● **WHAT YOU HAVE TO DO**
Because the pictures are not wanted, give back only the exact text of every entry below.

● **RECORD SET**
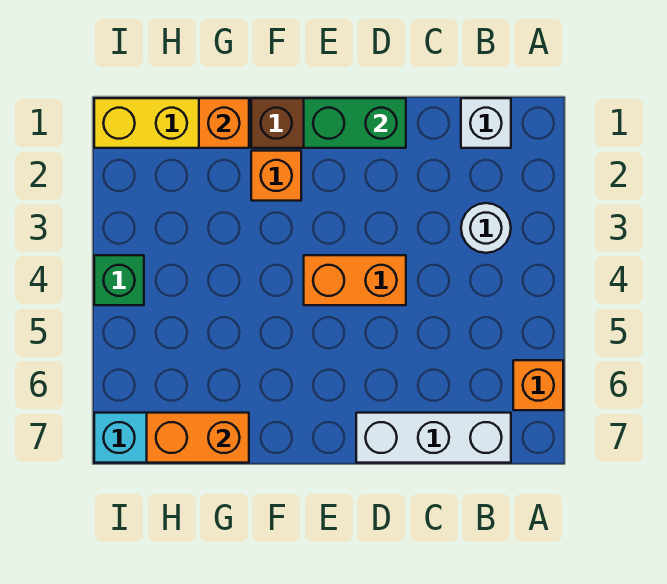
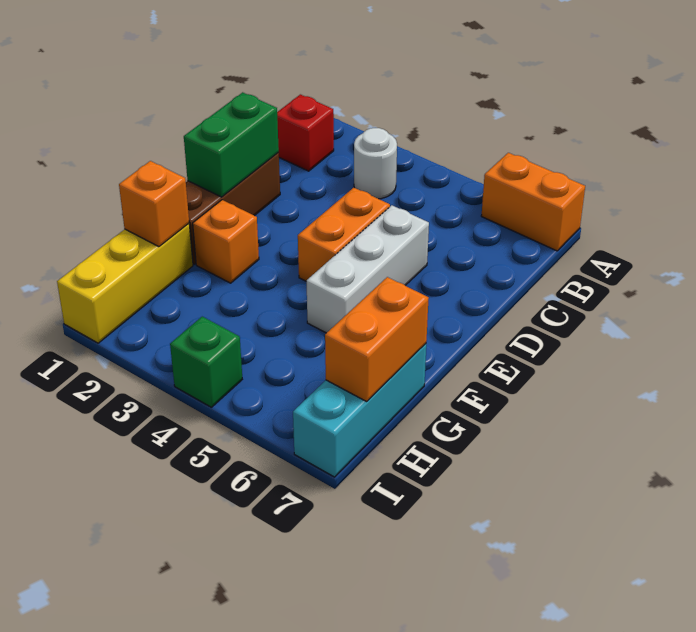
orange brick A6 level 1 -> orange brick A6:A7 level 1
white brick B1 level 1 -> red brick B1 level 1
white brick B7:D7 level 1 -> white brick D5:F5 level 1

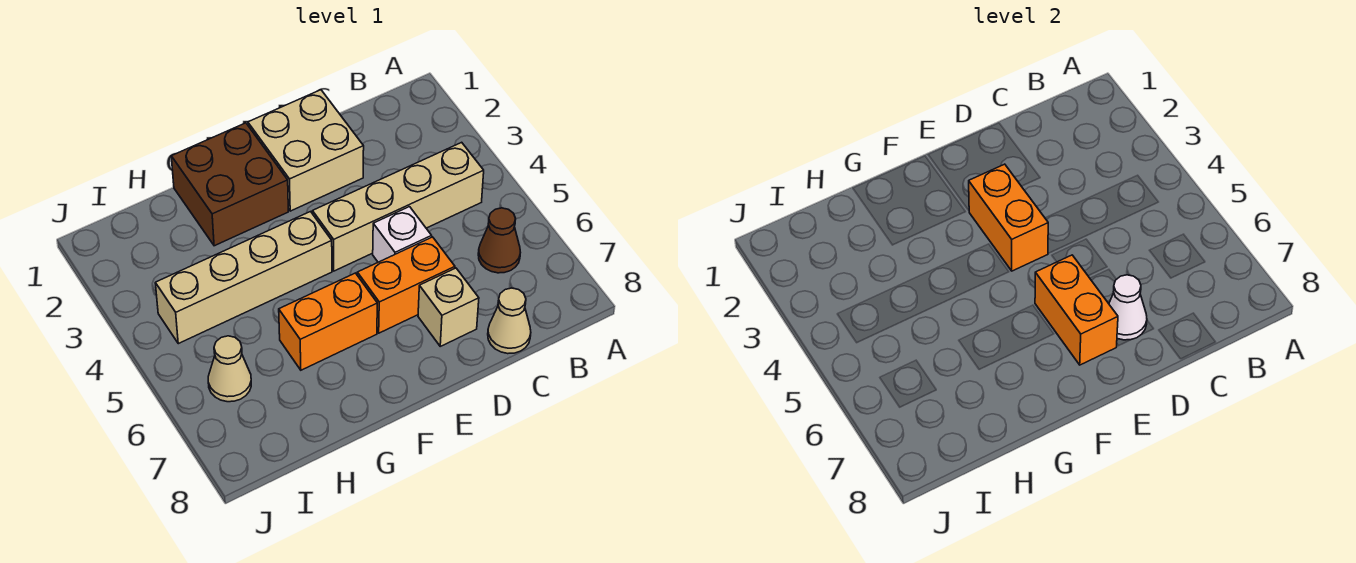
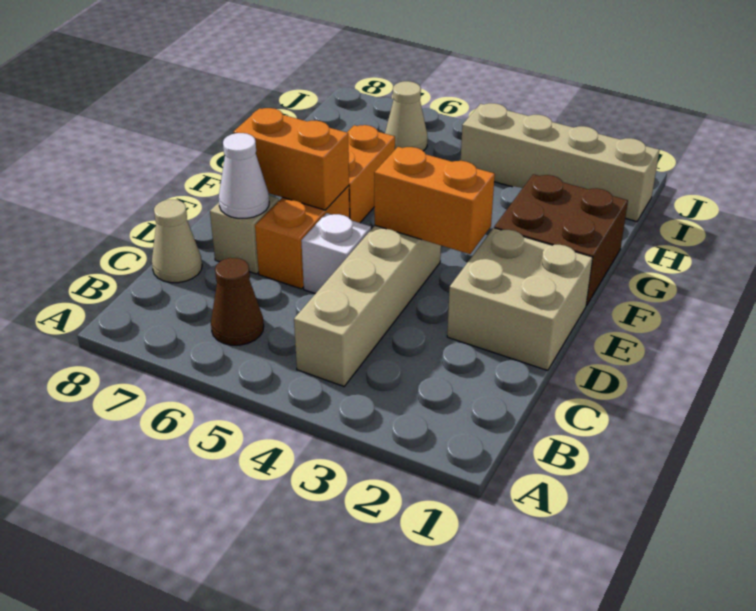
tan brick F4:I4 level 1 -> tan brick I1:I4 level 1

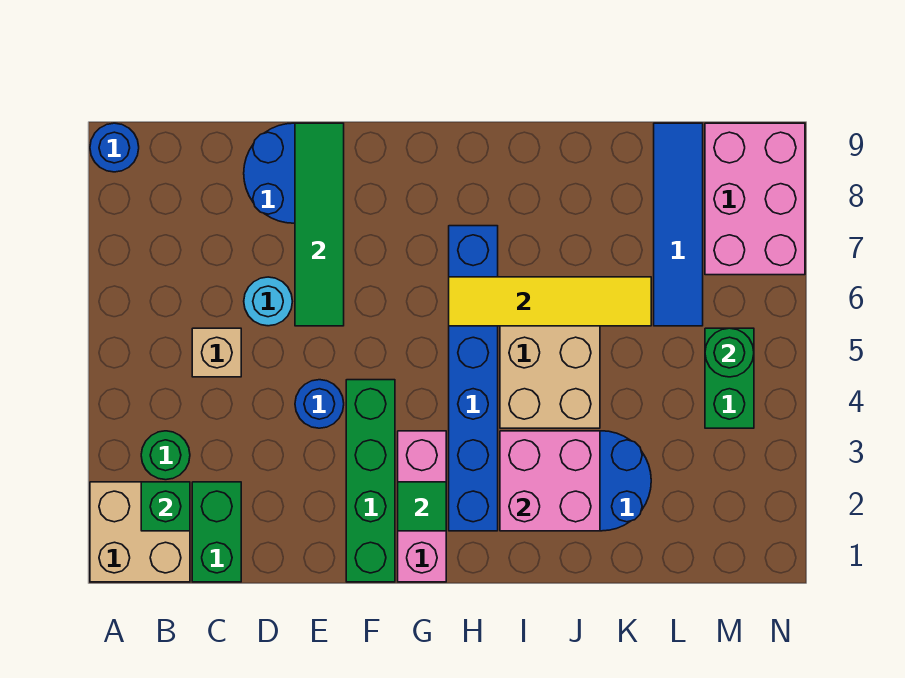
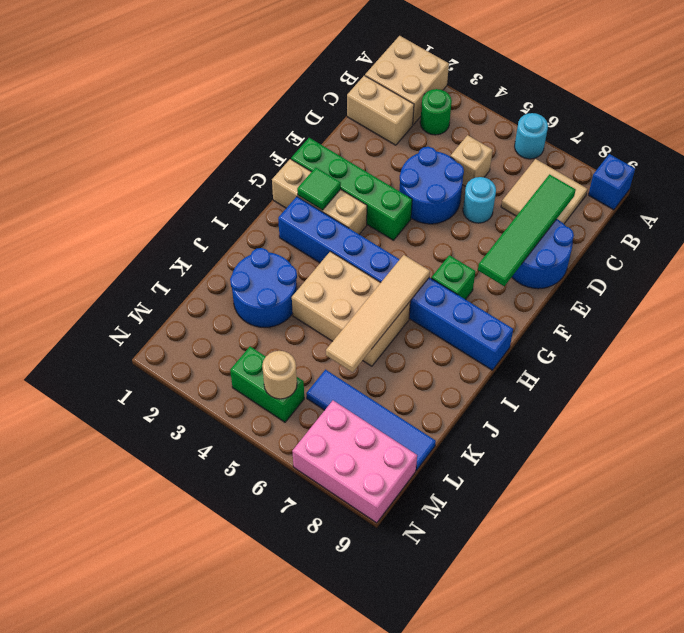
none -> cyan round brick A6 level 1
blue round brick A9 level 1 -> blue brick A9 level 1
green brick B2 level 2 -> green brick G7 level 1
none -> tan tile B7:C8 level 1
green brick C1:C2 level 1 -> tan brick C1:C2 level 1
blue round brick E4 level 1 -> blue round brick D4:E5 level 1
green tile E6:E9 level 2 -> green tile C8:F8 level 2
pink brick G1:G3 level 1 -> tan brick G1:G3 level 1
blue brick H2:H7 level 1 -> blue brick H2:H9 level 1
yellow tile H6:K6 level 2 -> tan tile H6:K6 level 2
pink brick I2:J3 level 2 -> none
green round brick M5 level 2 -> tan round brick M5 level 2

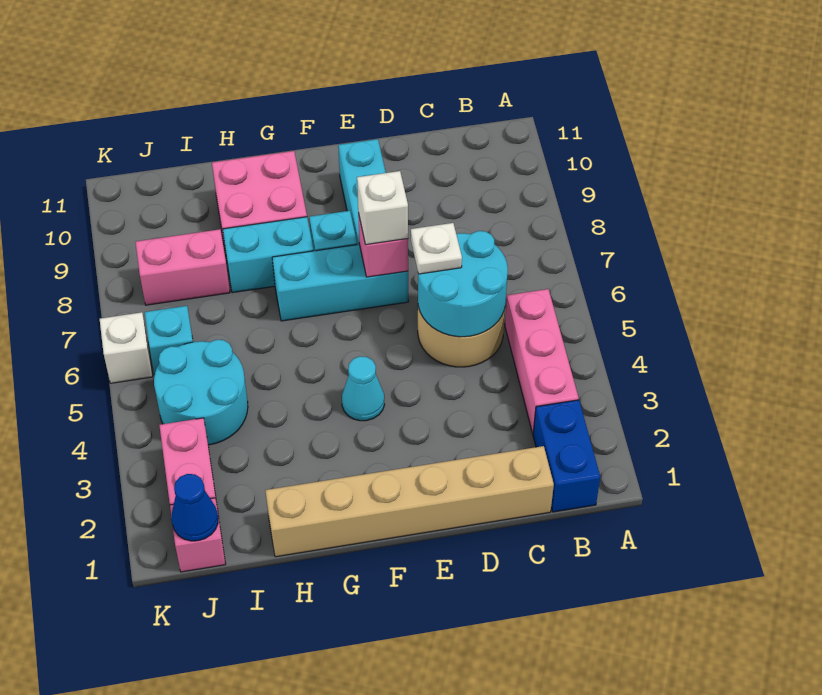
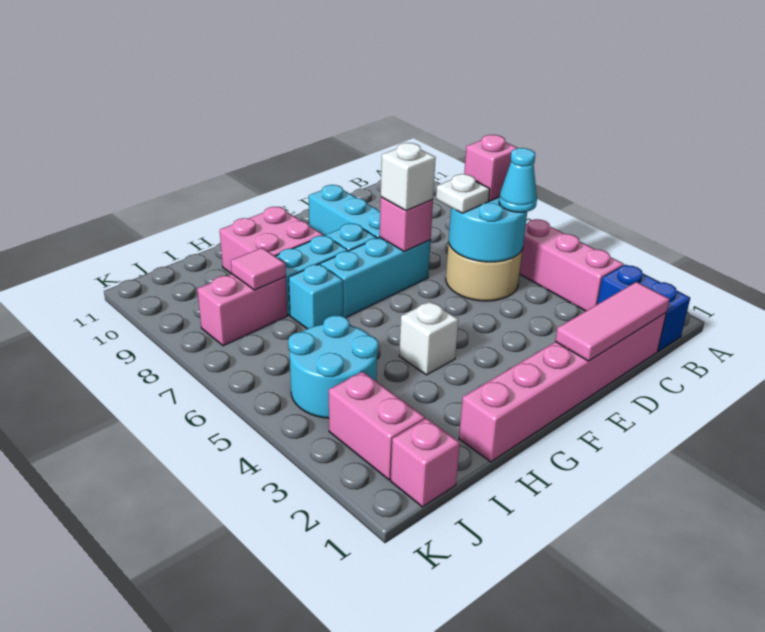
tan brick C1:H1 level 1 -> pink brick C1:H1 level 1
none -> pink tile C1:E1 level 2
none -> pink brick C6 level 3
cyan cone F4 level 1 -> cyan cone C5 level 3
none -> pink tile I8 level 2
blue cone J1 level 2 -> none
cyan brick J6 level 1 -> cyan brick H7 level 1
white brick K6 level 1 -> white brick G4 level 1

● **ANSWER SPACE**
orange brick A6 level 1 -> orange brick A6:A7 level 1
white brick B1 level 1 -> red brick B1 level 1
white brick B7:D7 level 1 -> white brick D5:F5 level 1

tan brick F4:I4 level 1 -> tan brick I1:I4 level 1

none -> cyan round brick A6 level 1
blue round brick A9 level 1 -> blue brick A9 level 1
green brick B2 level 2 -> green brick G7 level 1
none -> tan tile B7:C8 level 1
green brick C1:C2 level 1 -> tan brick C1:C2 level 1
blue round brick E4 level 1 -> blue round brick D4:E5 level 1
green tile E6:E9 level 2 -> green tile C8:F8 level 2
pink brick G1:G3 level 1 -> tan brick G1:G3 level 1
blue brick H2:H7 level 1 -> blue brick H2:H9 level 1
yellow tile H6:K6 level 2 -> tan tile H6:K6 level 2
pink brick I2:J3 level 2 -> none
green round brick M5 level 2 -> tan round brick M5 level 2

tan brick C1:H1 level 1 -> pink brick C1:H1 level 1
none -> pink tile C1:E1 level 2
none -> pink brick C6 level 3
cyan cone F4 level 1 -> cyan cone C5 level 3
none -> pink tile I8 level 2
blue cone J1 level 2 -> none
cyan brick J6 level 1 -> cyan brick H7 level 1
white brick K6 level 1 -> white brick G4 level 1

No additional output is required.